#### Exercise:
Exactly repeat the full listing that follows.

#### Provided entries:

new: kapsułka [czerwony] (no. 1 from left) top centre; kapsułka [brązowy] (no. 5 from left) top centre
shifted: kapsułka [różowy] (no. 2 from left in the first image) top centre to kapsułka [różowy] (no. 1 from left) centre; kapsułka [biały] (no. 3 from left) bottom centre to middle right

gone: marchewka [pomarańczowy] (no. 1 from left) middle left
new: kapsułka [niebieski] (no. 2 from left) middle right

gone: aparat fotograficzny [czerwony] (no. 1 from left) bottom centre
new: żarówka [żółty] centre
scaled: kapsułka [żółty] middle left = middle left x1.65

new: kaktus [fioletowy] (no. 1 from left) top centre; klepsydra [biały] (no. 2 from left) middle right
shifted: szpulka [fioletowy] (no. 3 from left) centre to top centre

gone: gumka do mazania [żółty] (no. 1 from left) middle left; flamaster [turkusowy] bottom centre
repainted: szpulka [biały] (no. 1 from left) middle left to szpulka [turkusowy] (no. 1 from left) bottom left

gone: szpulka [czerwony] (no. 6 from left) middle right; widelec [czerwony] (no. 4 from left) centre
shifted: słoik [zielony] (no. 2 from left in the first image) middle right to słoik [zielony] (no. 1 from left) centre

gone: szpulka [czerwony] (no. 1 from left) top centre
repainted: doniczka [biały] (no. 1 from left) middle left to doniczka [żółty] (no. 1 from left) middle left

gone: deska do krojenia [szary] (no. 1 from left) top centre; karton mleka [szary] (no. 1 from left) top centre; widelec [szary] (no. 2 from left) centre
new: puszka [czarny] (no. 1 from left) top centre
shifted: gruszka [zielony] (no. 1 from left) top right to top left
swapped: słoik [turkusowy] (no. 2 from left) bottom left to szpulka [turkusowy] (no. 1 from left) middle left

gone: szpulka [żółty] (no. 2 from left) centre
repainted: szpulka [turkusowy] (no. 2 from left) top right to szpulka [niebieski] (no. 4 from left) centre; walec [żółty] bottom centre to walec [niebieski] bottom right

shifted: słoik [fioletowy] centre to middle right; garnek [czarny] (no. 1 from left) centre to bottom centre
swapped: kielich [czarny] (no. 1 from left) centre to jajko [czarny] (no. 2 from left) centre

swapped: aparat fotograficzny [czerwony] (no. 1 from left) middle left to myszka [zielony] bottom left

#### Output:
new: kapsułka [czerwony] (no. 1 from left) top centre; kapsułka [brązowy] (no. 5 from left) top centre
shifted: kapsułka [różowy] (no. 2 from left in the first image) top centre to kapsułka [różowy] (no. 1 from left) centre; kapsułka [biały] (no. 3 from left) bottom centre to middle right

gone: marchewka [pomarańczowy] (no. 1 from left) middle left
new: kapsułka [niebieski] (no. 2 from left) middle right

gone: aparat fotograficzny [czerwony] (no. 1 from left) bottom centre
new: żarówka [żółty] centre
scaled: kapsułka [żółty] middle left = middle left x1.65

new: kaktus [fioletowy] (no. 1 from left) top centre; klepsydra [biały] (no. 2 from left) middle right
shifted: szpulka [fioletowy] (no. 3 from left) centre to top centre

gone: gumka do mazania [żółty] (no. 1 from left) middle left; flamaster [turkusowy] bottom centre
repainted: szpulka [biały] (no. 1 from left) middle left to szpulka [turkusowy] (no. 1 from left) bottom left

gone: szpulka [czerwony] (no. 6 from left) middle right; widelec [czerwony] (no. 4 from left) centre
shifted: słoik [zielony] (no. 2 from left in the first image) middle right to słoik [zielony] (no. 1 from left) centre

gone: szpulka [czerwony] (no. 1 from left) top centre
repainted: doniczka [biały] (no. 1 from left) middle left to doniczka [żółty] (no. 1 from left) middle left

gone: deska do krojenia [szary] (no. 1 from left) top centre; karton mleka [szary] (no. 1 from left) top centre; widelec [szary] (no. 2 from left) centre
new: puszka [czarny] (no. 1 from left) top centre
shifted: gruszka [zielony] (no. 1 from left) top right to top left
swapped: słoik [turkusowy] (no. 2 from left) bottom left to szpulka [turkusowy] (no. 1 from left) middle left

gone: szpulka [żółty] (no. 2 from left) centre
repainted: szpulka [turkusowy] (no. 2 from left) top right to szpulka [niebieski] (no. 4 from left) centre; walec [żółty] bottom centre to walec [niebieski] bottom right

shifted: słoik [fioletowy] centre to middle right; garnek [czarny] (no. 1 from left) centre to bottom centre
swapped: kielich [czarny] (no. 1 from left) centre to jajko [czarny] (no. 2 from left) centre

swapped: aparat fotograficzny [czerwony] (no. 1 from left) middle left to myszka [zielony] bottom left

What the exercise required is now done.